(DATA PROVIDED Opens)

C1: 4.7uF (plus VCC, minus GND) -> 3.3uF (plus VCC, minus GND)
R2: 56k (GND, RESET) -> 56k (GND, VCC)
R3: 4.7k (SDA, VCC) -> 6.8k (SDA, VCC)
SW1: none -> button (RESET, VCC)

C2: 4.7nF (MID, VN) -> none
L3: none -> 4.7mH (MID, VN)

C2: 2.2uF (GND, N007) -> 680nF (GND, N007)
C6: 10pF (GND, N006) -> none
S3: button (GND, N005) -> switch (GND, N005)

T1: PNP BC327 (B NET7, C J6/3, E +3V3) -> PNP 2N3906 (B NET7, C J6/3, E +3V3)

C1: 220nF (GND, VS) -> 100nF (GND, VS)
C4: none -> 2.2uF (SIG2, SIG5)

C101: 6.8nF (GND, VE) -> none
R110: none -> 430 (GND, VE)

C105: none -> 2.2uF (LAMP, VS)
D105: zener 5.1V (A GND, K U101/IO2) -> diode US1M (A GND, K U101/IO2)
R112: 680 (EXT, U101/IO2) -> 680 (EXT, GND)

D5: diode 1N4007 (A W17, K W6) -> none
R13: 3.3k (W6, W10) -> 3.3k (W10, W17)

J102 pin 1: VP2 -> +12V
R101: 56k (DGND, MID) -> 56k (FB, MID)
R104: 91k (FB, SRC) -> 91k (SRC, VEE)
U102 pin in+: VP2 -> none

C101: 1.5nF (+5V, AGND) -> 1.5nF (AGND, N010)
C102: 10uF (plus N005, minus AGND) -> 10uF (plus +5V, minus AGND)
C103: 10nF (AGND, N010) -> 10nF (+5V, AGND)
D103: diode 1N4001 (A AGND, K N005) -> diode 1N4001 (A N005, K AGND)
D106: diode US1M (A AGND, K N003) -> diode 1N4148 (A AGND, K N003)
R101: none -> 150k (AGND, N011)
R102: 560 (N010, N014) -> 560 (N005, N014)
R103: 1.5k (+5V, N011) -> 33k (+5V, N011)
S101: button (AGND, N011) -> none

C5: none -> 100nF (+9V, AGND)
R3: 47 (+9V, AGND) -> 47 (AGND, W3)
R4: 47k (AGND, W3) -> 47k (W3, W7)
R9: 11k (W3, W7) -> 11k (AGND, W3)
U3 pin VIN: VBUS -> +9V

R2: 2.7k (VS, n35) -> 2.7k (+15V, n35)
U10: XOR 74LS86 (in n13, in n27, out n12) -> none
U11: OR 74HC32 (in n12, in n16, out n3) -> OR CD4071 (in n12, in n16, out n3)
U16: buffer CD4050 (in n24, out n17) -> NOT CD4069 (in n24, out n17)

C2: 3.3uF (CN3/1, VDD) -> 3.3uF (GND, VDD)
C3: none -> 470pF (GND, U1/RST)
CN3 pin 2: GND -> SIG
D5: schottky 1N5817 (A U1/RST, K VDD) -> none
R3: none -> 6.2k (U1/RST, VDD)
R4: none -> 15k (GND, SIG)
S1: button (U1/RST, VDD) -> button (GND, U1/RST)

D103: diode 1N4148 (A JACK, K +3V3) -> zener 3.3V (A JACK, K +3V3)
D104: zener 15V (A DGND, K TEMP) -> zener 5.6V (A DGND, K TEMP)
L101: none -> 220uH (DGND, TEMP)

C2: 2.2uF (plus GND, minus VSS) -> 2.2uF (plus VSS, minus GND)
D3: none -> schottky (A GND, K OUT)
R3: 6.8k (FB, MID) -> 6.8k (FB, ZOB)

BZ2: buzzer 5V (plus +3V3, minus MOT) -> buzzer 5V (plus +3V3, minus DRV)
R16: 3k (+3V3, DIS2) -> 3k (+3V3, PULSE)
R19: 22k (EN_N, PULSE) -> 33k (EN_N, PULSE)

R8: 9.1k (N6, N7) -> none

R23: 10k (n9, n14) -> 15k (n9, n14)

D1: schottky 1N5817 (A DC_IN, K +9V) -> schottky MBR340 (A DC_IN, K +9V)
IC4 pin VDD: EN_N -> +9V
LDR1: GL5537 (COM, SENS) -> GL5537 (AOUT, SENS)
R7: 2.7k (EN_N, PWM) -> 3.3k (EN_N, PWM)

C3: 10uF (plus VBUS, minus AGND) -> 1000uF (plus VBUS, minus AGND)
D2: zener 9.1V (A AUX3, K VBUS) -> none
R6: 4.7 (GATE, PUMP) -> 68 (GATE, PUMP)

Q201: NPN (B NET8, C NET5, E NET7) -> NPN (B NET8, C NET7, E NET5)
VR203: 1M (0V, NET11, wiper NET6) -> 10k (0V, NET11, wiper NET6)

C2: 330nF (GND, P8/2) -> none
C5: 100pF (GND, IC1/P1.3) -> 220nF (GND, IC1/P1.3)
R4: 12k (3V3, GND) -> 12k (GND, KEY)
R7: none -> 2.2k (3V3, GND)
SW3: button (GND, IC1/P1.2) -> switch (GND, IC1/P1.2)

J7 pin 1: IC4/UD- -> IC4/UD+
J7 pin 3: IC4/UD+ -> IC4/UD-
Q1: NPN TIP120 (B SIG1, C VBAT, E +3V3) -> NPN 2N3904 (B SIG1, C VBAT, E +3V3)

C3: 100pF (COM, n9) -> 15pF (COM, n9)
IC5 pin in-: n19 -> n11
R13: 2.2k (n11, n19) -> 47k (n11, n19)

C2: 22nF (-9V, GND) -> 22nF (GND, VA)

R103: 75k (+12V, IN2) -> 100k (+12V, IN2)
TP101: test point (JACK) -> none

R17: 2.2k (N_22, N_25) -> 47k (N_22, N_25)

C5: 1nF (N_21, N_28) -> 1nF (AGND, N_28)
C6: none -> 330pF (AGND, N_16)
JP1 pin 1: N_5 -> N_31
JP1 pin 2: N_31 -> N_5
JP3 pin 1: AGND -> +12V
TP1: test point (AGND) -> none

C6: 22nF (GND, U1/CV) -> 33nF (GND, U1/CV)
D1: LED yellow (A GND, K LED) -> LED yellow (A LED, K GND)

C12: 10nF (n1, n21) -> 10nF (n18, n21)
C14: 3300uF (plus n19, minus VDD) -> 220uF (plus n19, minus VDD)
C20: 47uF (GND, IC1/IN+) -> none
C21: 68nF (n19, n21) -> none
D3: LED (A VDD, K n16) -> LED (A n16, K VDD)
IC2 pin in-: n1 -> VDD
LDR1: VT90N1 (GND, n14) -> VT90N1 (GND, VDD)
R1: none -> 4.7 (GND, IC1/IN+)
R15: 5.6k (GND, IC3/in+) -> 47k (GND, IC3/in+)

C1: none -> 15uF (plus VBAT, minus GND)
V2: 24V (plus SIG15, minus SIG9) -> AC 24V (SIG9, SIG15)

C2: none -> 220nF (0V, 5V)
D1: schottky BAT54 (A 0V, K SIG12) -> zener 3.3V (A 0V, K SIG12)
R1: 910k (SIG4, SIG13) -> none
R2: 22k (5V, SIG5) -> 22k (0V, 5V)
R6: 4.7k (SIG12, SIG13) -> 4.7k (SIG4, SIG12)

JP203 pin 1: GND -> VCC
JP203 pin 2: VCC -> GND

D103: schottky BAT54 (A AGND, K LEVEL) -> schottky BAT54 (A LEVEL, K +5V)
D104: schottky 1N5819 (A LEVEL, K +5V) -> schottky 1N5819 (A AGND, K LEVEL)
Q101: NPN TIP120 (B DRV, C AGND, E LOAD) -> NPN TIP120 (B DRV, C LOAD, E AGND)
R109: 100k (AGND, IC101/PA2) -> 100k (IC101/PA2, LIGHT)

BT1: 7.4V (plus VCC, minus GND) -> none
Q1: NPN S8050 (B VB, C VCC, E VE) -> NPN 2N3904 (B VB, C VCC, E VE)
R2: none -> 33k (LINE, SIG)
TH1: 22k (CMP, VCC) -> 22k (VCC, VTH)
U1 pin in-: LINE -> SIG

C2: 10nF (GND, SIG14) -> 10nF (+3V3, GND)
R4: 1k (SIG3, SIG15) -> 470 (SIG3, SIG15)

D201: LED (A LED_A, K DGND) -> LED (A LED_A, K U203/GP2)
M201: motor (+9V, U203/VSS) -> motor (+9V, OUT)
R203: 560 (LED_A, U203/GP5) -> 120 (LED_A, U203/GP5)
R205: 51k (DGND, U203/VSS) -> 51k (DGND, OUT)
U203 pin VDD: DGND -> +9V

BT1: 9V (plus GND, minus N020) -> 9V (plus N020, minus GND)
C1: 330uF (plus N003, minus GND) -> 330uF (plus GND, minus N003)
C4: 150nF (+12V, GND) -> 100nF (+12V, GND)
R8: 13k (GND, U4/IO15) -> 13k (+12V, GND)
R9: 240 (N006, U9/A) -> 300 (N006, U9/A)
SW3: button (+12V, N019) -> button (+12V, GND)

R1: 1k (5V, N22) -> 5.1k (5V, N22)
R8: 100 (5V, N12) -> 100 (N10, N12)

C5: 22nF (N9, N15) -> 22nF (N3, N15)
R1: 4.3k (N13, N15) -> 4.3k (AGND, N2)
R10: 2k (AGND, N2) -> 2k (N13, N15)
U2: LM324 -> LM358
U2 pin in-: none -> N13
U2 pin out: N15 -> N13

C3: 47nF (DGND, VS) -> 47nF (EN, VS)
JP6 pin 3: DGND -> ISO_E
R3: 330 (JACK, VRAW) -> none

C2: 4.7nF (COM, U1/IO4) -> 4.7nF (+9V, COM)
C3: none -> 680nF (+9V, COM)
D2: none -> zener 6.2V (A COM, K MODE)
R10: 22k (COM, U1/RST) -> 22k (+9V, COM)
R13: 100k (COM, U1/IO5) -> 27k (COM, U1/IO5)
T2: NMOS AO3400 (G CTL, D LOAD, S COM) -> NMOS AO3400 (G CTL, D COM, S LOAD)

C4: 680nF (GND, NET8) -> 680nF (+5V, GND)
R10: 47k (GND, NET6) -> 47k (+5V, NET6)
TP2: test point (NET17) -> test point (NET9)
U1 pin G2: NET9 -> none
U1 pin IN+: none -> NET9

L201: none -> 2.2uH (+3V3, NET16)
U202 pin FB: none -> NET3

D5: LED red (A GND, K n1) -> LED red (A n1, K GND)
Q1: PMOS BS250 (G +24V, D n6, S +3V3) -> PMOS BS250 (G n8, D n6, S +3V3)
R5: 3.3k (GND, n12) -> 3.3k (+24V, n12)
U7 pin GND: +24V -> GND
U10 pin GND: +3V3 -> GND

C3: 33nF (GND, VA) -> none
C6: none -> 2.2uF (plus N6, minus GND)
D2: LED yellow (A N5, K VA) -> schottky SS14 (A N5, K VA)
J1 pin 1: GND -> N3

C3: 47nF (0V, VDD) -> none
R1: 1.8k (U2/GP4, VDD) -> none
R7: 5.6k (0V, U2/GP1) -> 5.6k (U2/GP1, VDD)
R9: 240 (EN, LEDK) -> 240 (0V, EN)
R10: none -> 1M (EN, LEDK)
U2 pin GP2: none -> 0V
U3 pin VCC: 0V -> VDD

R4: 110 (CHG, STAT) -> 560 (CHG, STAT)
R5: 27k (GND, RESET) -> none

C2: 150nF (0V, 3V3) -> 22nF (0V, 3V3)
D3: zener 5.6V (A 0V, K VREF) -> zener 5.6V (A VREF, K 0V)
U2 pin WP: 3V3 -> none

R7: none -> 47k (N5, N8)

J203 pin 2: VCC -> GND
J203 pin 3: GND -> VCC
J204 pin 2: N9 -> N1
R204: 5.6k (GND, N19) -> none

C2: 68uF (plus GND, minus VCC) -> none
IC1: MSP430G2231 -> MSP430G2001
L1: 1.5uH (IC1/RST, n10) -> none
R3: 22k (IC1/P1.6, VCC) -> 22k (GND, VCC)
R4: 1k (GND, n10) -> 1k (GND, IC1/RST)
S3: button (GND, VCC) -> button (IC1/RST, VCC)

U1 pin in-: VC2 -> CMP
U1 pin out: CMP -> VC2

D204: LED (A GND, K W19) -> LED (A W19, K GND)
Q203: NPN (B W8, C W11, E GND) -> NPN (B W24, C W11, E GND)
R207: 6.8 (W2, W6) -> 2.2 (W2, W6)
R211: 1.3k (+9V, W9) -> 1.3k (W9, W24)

(DATA PROVIDED Closes)

**ABOUT THIS EXERCISE**. Give only the count of lines in the data that include the string "JACK".

**RESULT**. 3